→ **Records supplied**
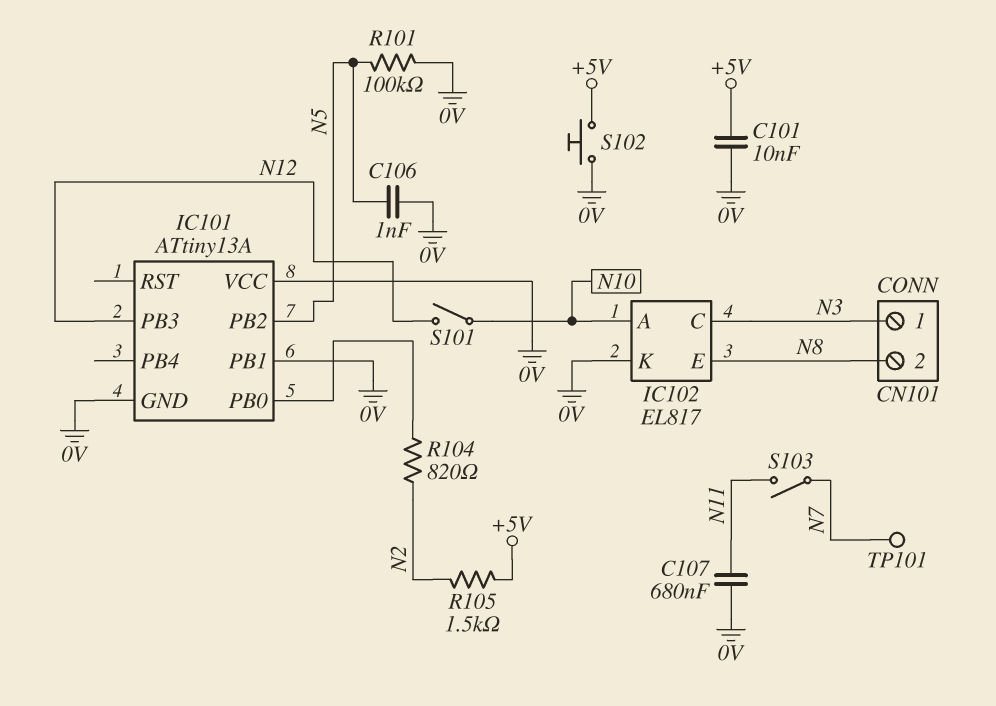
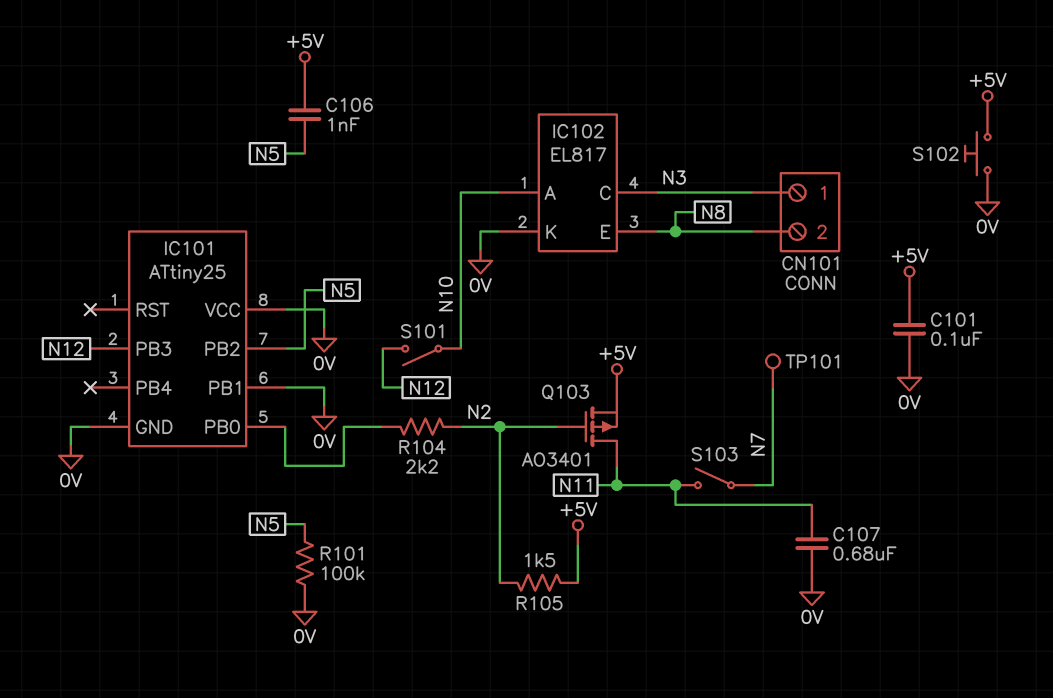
C101: 10nF (+5V, 0V) -> 100nF (+5V, 0V)
C106: 1nF (0V, N5) -> 1nF (+5V, N5)
IC101: ATtiny13A -> ATtiny25
Q103: none -> PMOS AO3401 (G N2, D N11, S +5V)
R104: 820 (IC101/PB0, N2) -> 2.2k (IC101/PB0, N2)

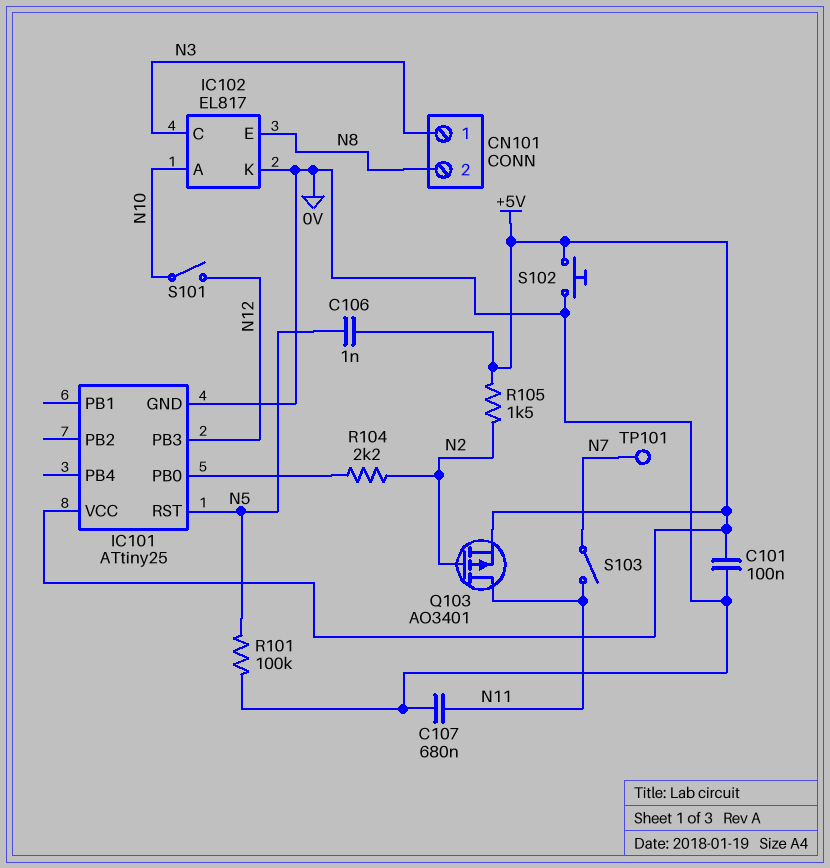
IC101 pin PB1: 0V -> none
IC101 pin PB2: N5 -> none
IC101 pin RST: none -> N5
IC101 pin VCC: 0V -> +5V

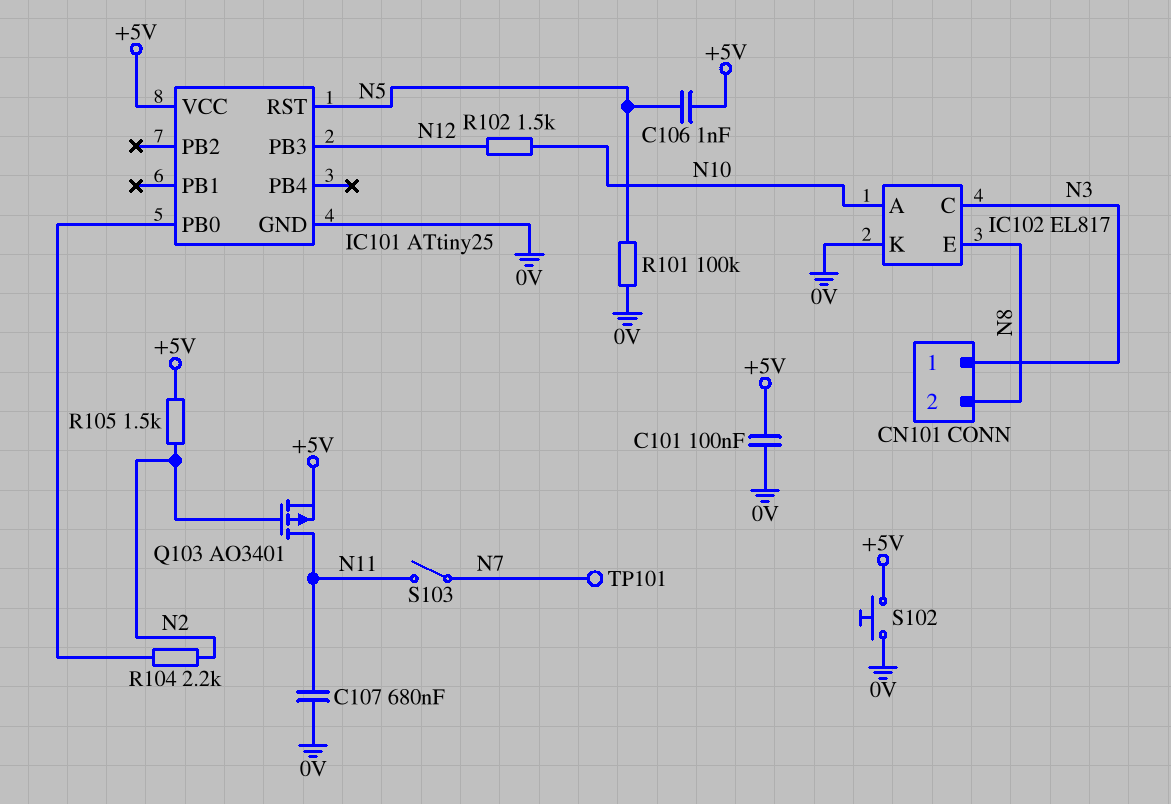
R102: none -> 1.5k (N10, N12)
S101: switch (N10, N12) -> none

→ **What you are asked to do**
Without including any pictures, print all of the material exactly as given.

→ **The answer**
C101: 10nF (+5V, 0V) -> 100nF (+5V, 0V)
C106: 1nF (0V, N5) -> 1nF (+5V, N5)
IC101: ATtiny13A -> ATtiny25
Q103: none -> PMOS AO3401 (G N2, D N11, S +5V)
R104: 820 (IC101/PB0, N2) -> 2.2k (IC101/PB0, N2)

IC101 pin PB1: 0V -> none
IC101 pin PB2: N5 -> none
IC101 pin RST: none -> N5
IC101 pin VCC: 0V -> +5V

R102: none -> 1.5k (N10, N12)
S101: switch (N10, N12) -> none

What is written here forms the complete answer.